_TASK TO COMPLETE_
What is the number of lines in the data that contain "turned"? Nothing besides that number, please.

Segment Open

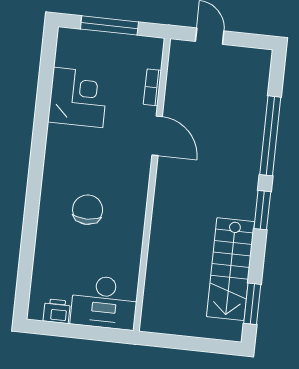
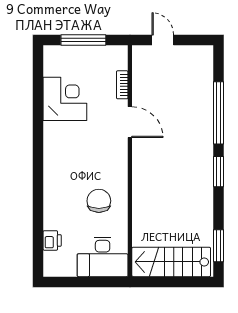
chair: (88, 210) -> (99, 201), moved
stairs: (230, 269) -> (171, 262), moved, turned 90
printer: (57, 311) -> (52, 240), moved, turned 90

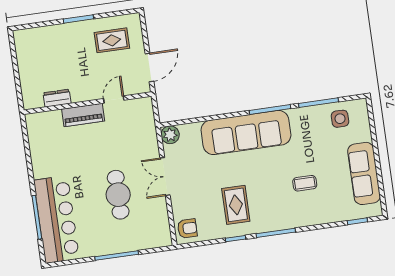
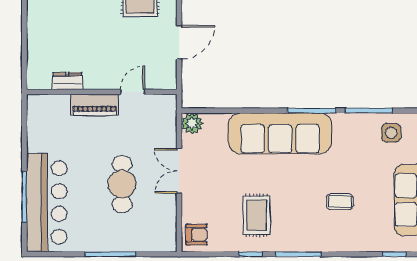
dresser: (57, 98) -> (67, 81), moved
door: (114, 99) -> (133, 92), moved
wall: (88, 103) -> (102, 92), moved
piano: (83, 115) -> (95, 105), moved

Segment Closed

_RESULT_
2